(DATA SHOWN)

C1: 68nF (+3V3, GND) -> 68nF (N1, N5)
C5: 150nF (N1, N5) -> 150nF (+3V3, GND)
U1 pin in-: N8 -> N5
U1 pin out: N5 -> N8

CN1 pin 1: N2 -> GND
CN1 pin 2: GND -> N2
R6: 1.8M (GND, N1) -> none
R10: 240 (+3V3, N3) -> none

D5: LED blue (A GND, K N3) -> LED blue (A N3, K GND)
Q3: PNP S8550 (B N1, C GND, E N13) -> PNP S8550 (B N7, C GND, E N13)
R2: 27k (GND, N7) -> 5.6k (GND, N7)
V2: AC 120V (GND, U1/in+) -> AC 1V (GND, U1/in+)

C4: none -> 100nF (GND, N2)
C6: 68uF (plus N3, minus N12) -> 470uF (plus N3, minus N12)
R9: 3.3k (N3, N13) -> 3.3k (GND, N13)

(End DATA SHOWN)

▸ EXERCISE AIM
The lines wanted are those from the one holding "U1 pin out: N5 -> N8" through the final line of the listing; print them exactly.

▸ EXERCISE SOLUTION
U1 pin out: N5 -> N8

CN1 pin 1: N2 -> GND
CN1 pin 2: GND -> N2
R6: 1.8M (GND, N1) -> none
R10: 240 (+3V3, N3) -> none

D5: LED blue (A GND, K N3) -> LED blue (A N3, K GND)
Q3: PNP S8550 (B N1, C GND, E N13) -> PNP S8550 (B N7, C GND, E N13)
R2: 27k (GND, N7) -> 5.6k (GND, N7)
V2: AC 120V (GND, U1/in+) -> AC 1V (GND, U1/in+)

C4: none -> 100nF (GND, N2)
C6: 68uF (plus N3, minus N12) -> 470uF (plus N3, minus N12)
R9: 3.3k (N3, N13) -> 3.3k (GND, N13)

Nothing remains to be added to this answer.